Records from a dataset:
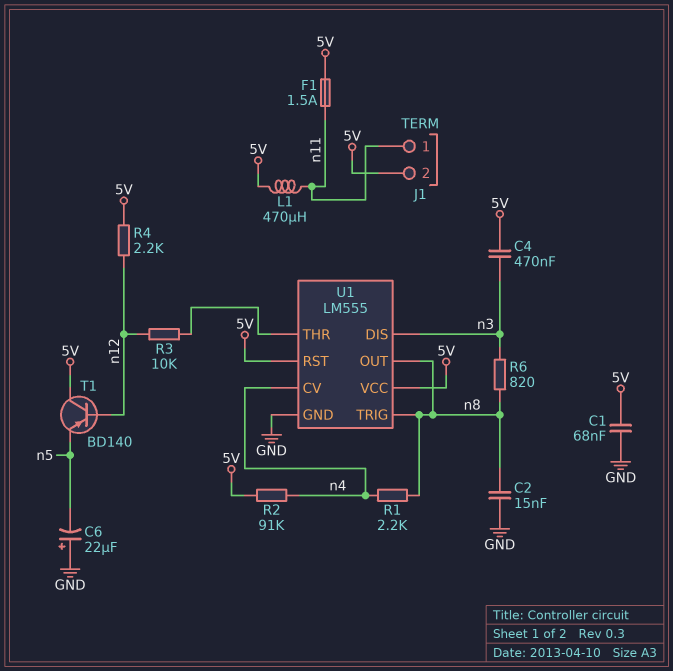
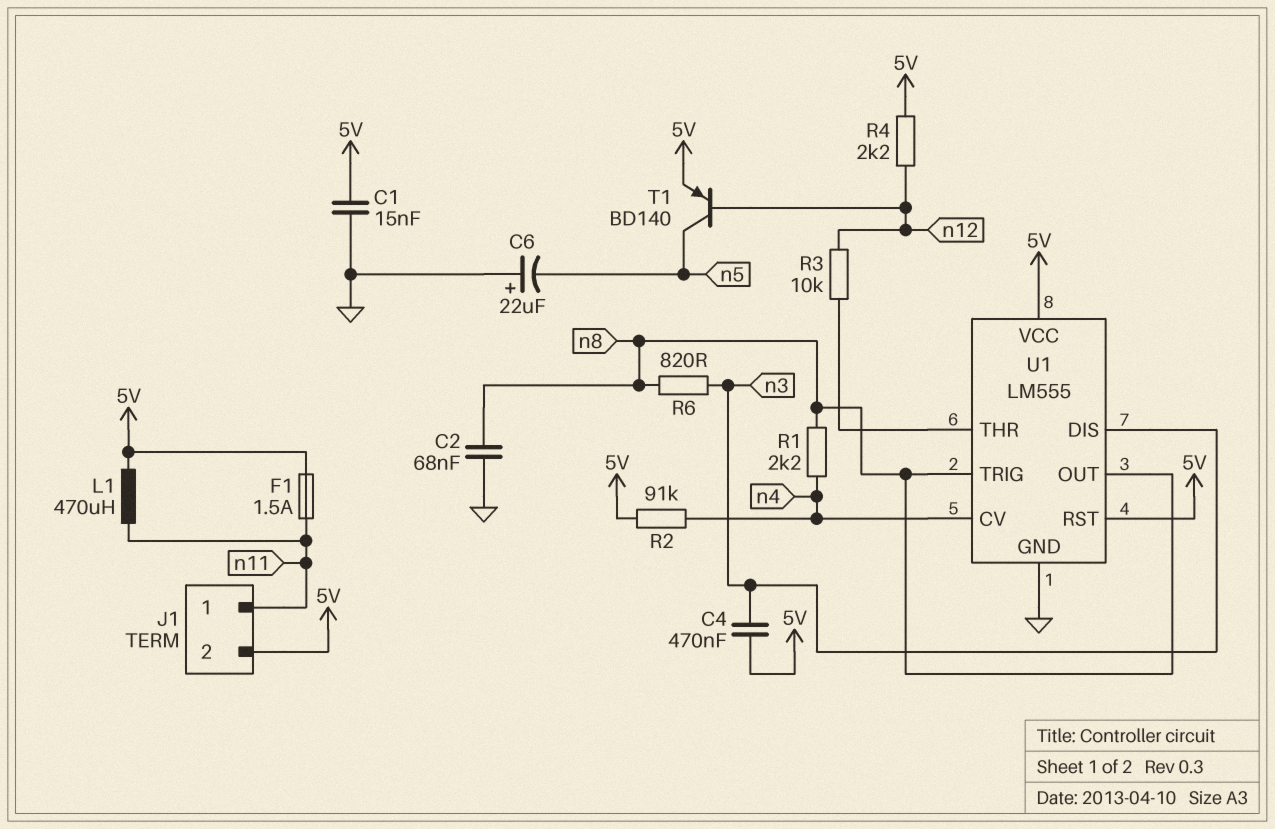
C1: 68nF (5V, GND) -> 15nF (5V, GND)
C2: 15nF (GND, n8) -> 68nF (GND, n8)
T1: PNP BD140 (B n12, C 5V, E n5) -> PNP BD140 (B n12, C n5, E 5V)

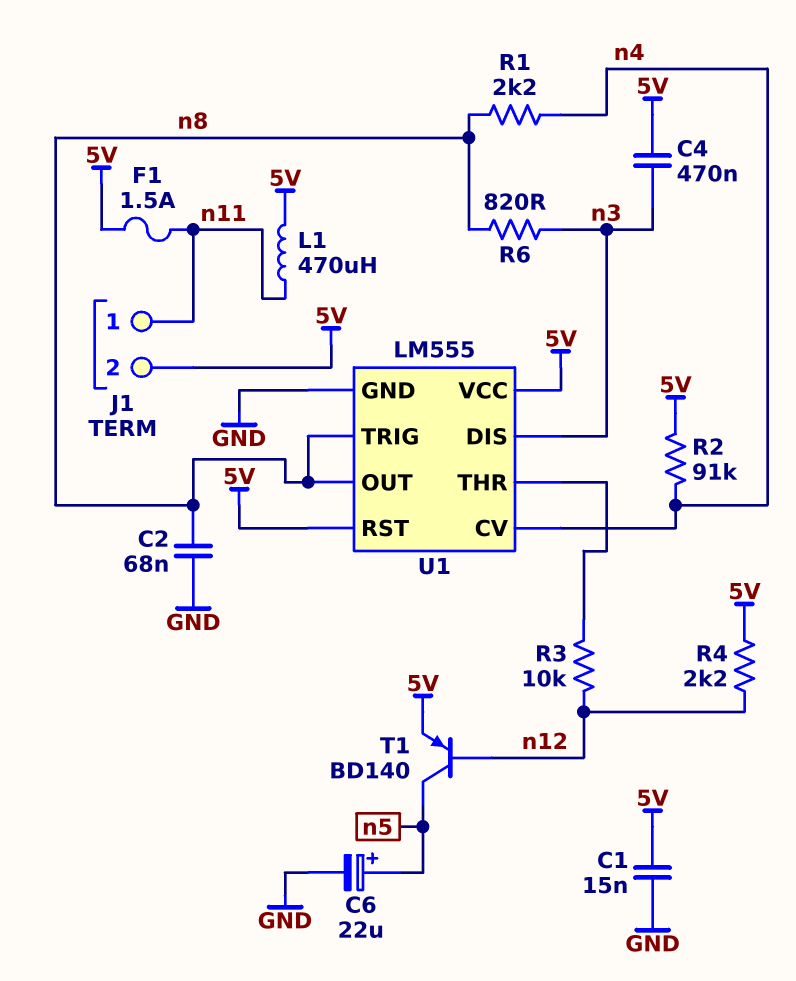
C6: 22uF (plus GND, minus n5) -> 22uF (plus n5, minus GND)

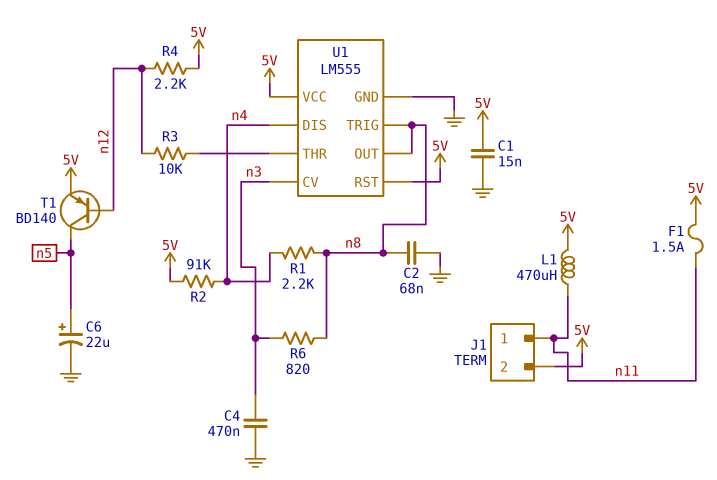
C4: 470nF (5V, n3) -> 470nF (GND, n3)
U1 pin CV: n4 -> n3
U1 pin DIS: n3 -> n4

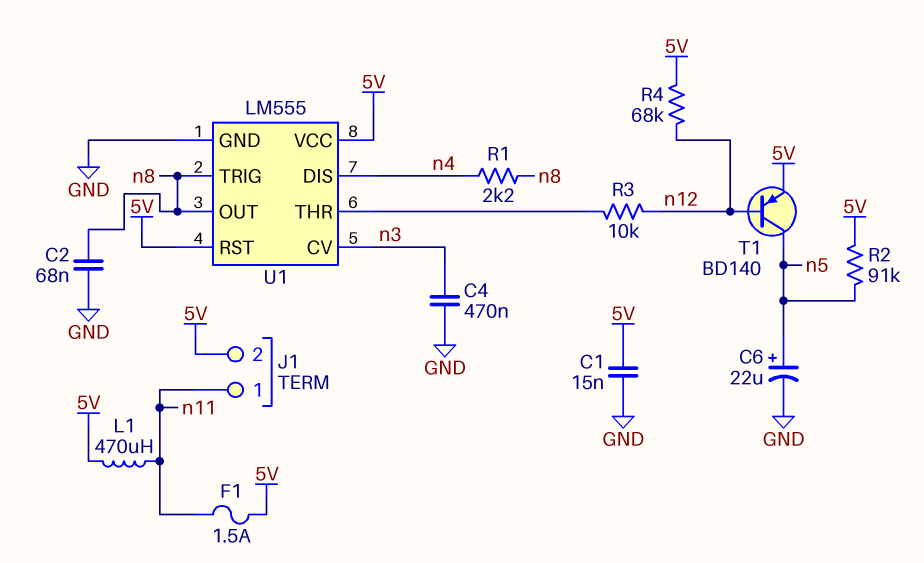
R2: 91k (5V, n4) -> 91k (5V, n5)
R4: 2.2k (5V, n12) -> 68k (5V, n12)
R6: 820 (n3, n8) -> none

## About this exercise
Please reproduce the closing stretch of the records, from the line with "R2: 91k (5V, n4) -> 91k (5V, n5)" through the last line, exactly as it stands.

## Result of the task
R2: 91k (5V, n4) -> 91k (5V, n5)
R4: 2.2k (5V, n12) -> 68k (5V, n12)
R6: 820 (n3, n8) -> none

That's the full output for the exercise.